BEGIN
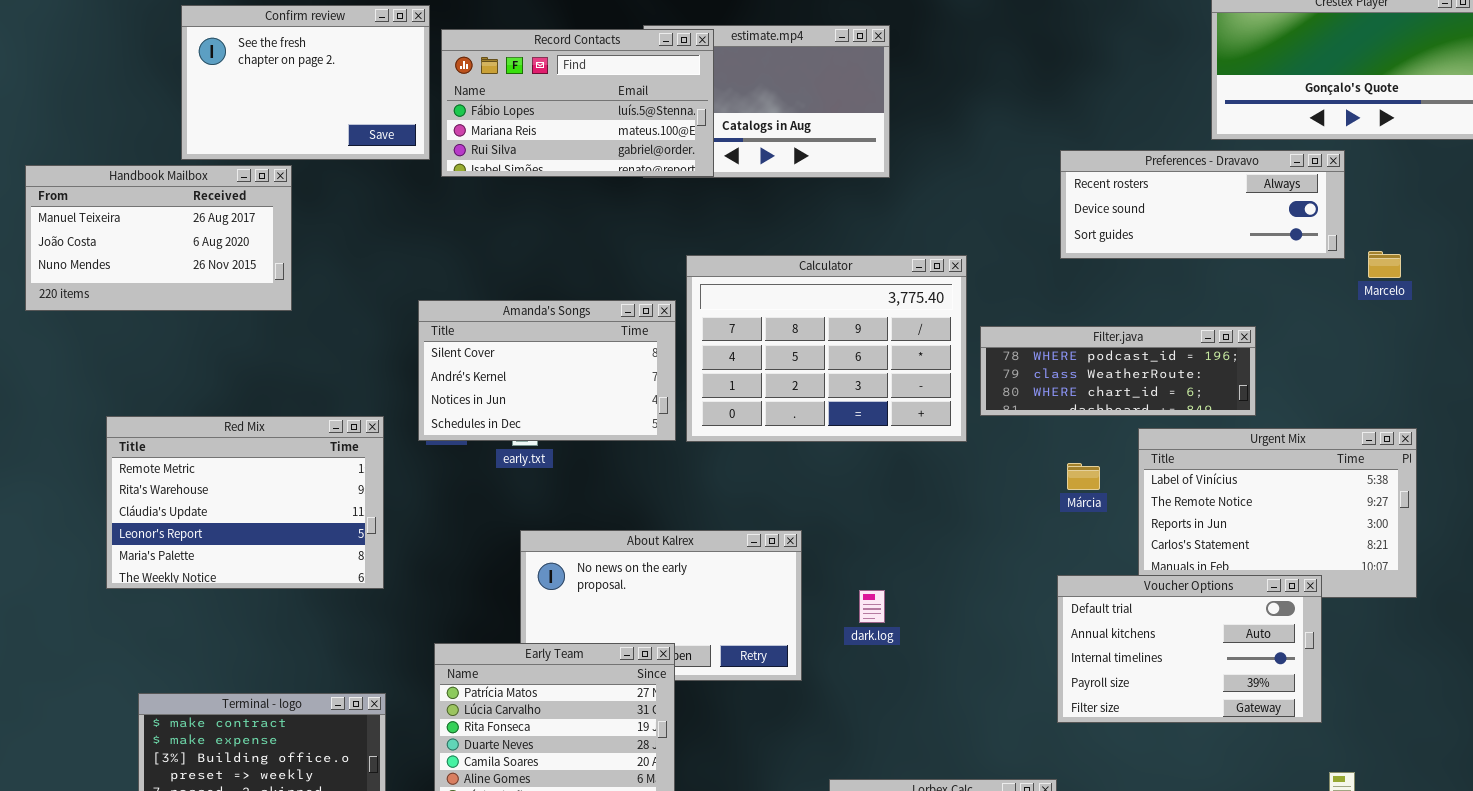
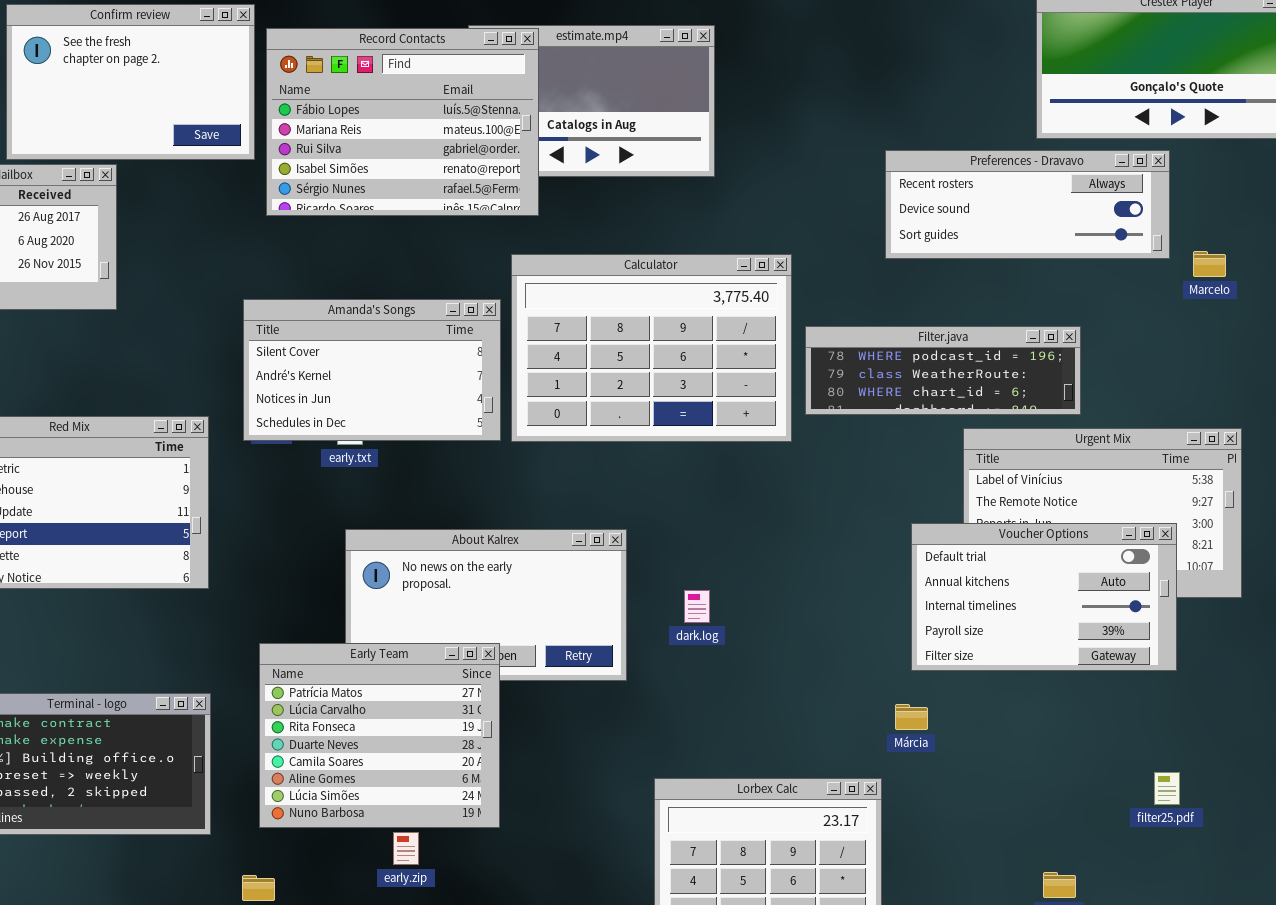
Record Contacts: [441,29,714,177] -> [266,28,539,216], resized
Márcia: [1067,463,1100,490] -> [895,704,928,730], moved
Voucher Options: [1057,575,1322,723] -> [911,523,1177,671], moved

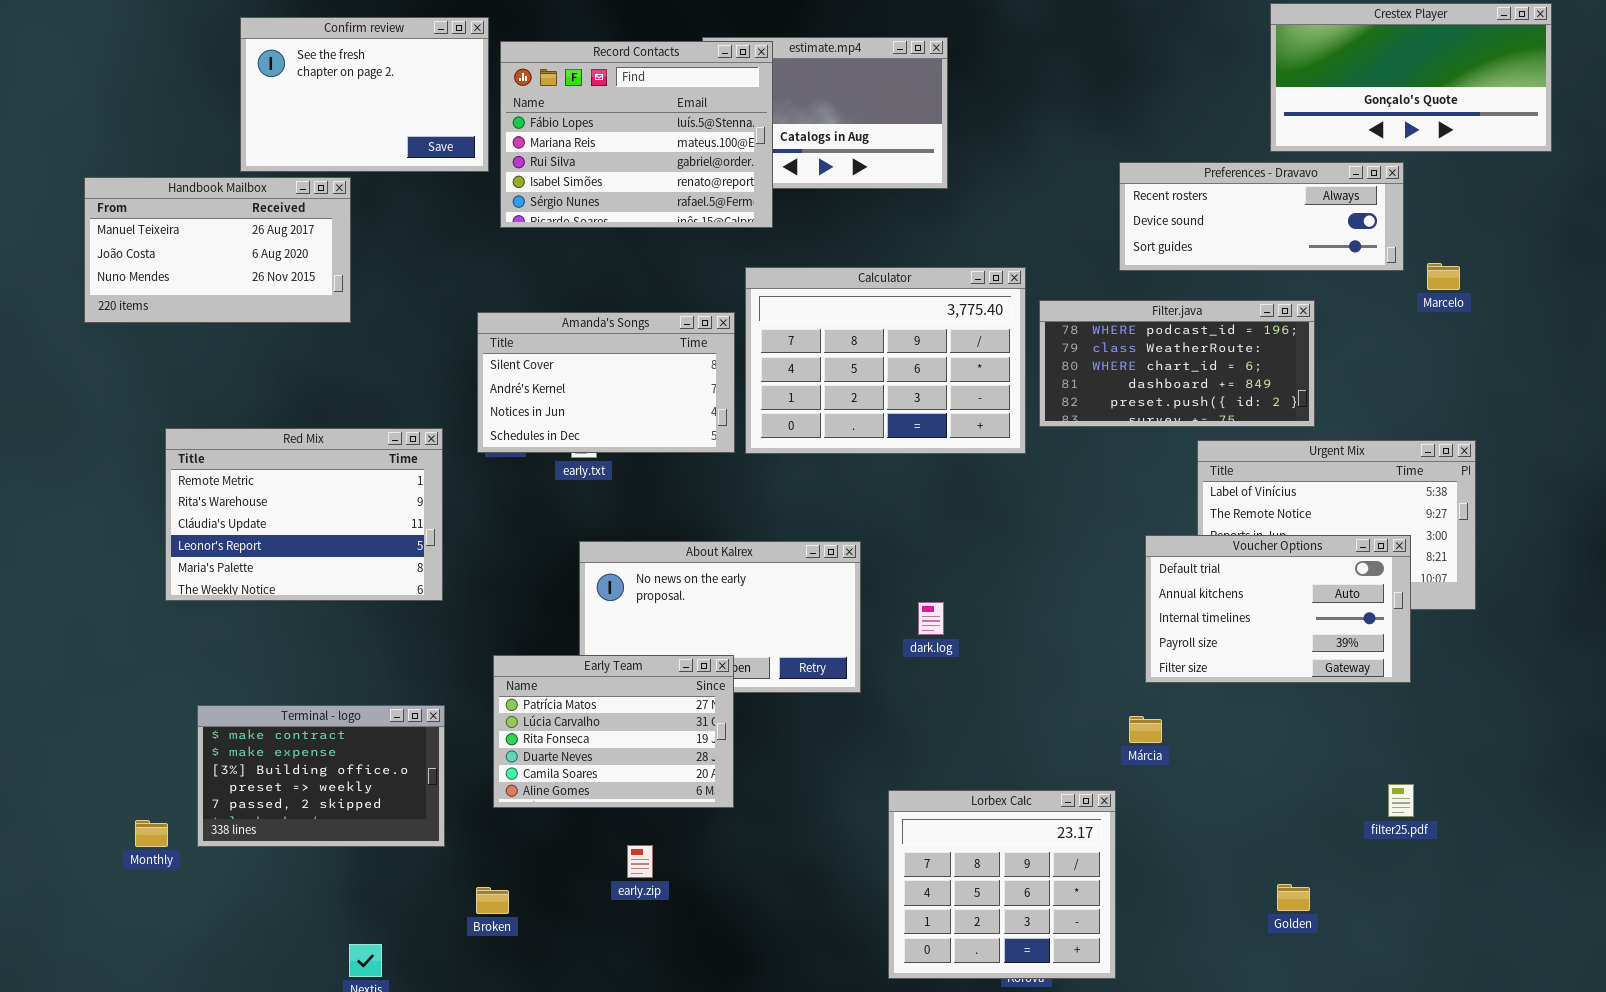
Filter.java: [805,326,1081,415] -> [1039,300,1315,427], resized
Early Team: [259,643,500,828] -> [493,655,734,808], resized

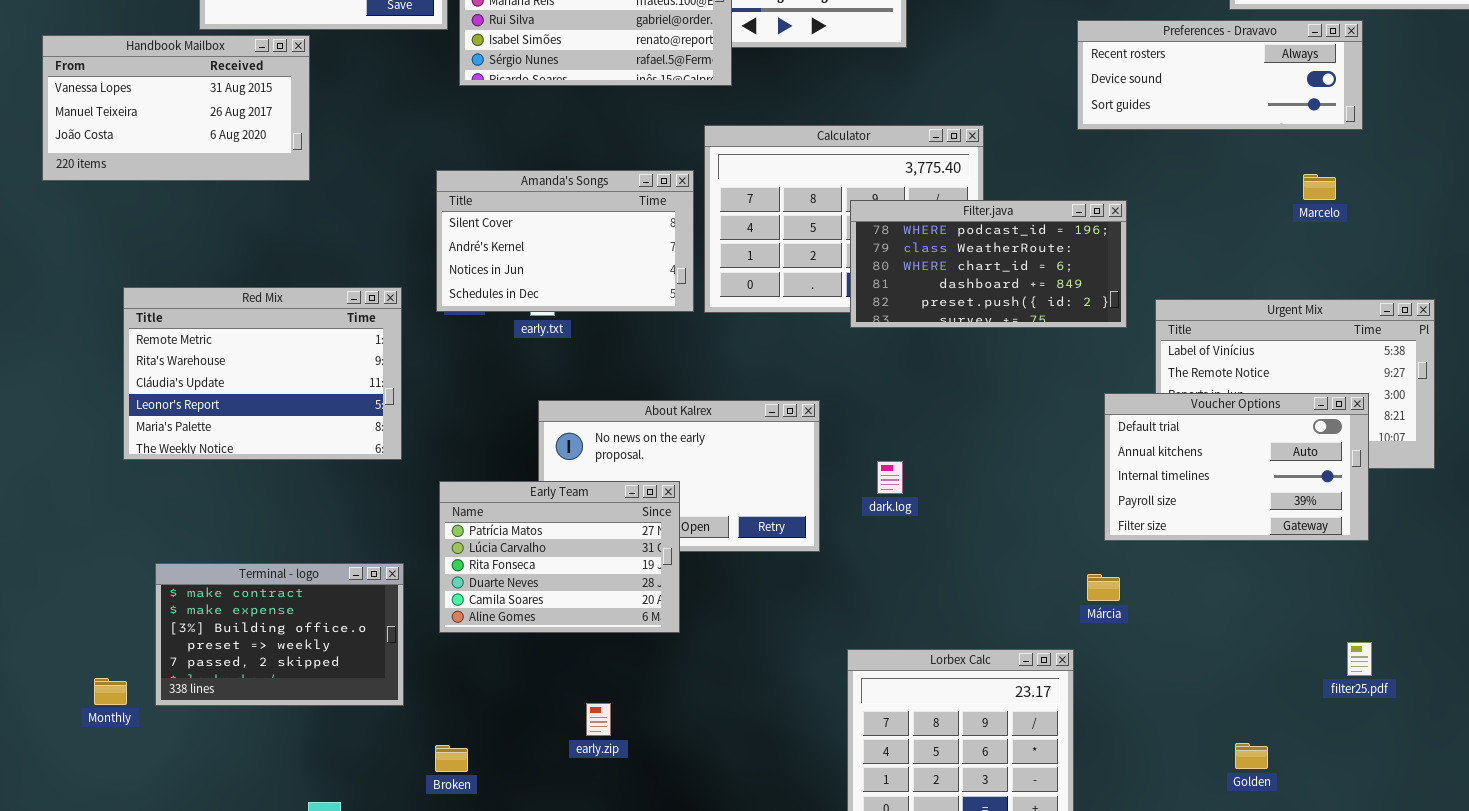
Handbook Mailbox: [84,177,351,323] -> [42,35,310,181], scrolled up 1 row
Marcelo: [1427,263,1460,290] -> [1303,174,1336,200], moved
Filter.java: [1039,300,1315,427] -> [850,200,1127,328], moved
Early Team: [493,655,734,808] -> [439,481,680,633], moved

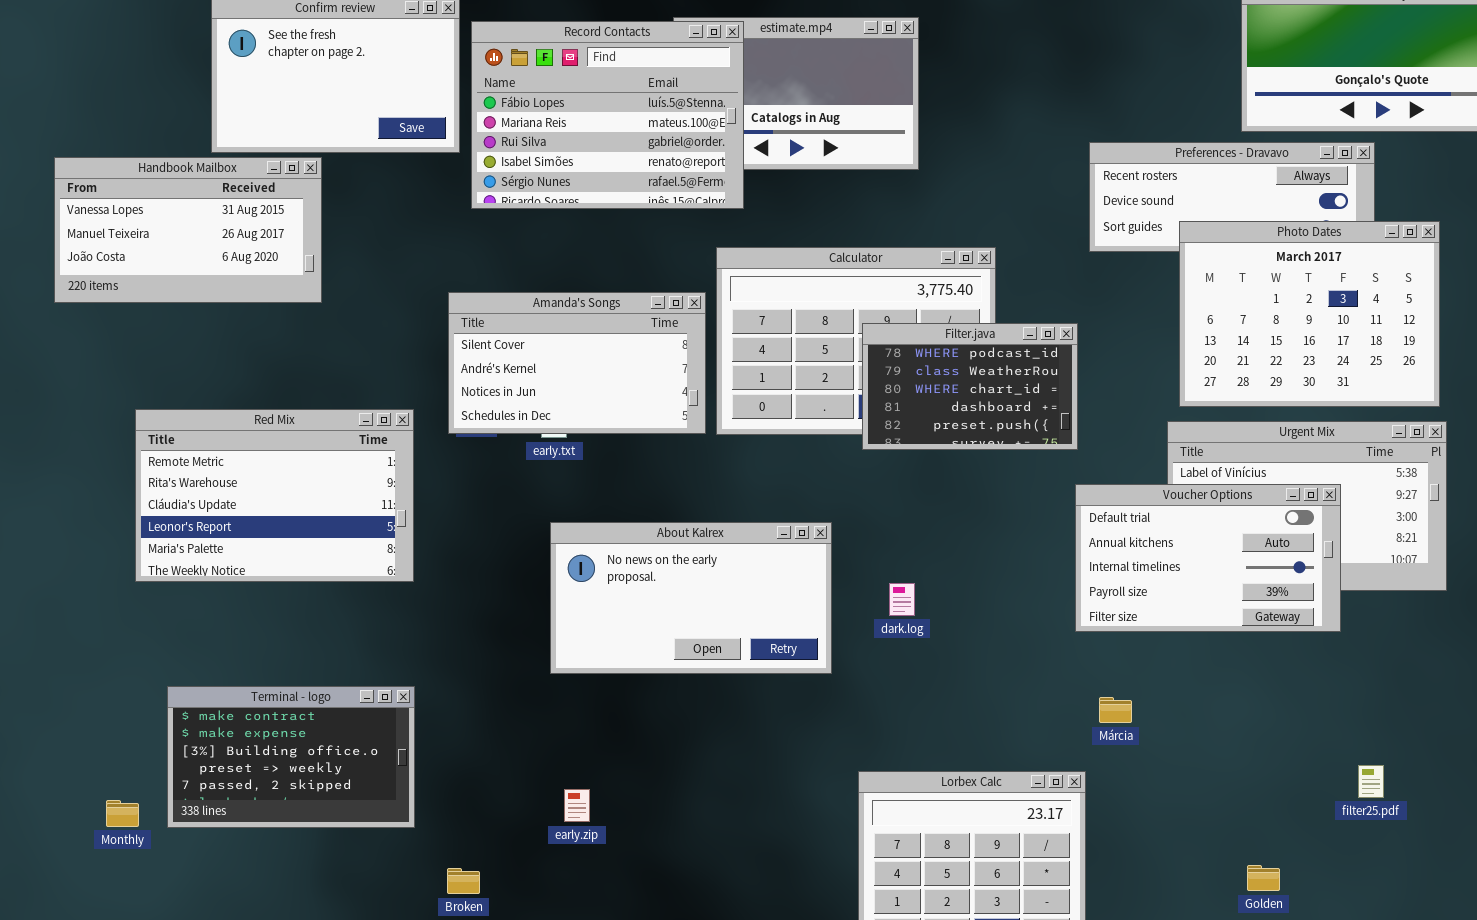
Photo Dates: none -> [1179,221,1440,407], opened
Filter.java: [850,200,1127,328] -> [862,323,1078,450], resized
Voucher Options: [1104,393,1369,541] -> [1075,484,1341,632], moved
Early Team: [439,481,680,633] -> none, closed
early.zip: [586,703,611,736] -> [564,789,590,822], moved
END
= Task goal =
Nothing should appear in the answer except the lines from the one containing "Photo Dates: none" to the end of the data above, reproduced exactly.

= Output below =
Photo Dates: none -> [1179,221,1440,407], opened
Filter.java: [850,200,1127,328] -> [862,323,1078,450], resized
Voucher Options: [1104,393,1369,541] -> [1075,484,1341,632], moved
Early Team: [439,481,680,633] -> none, closed
early.zip: [586,703,611,736] -> [564,789,590,822], moved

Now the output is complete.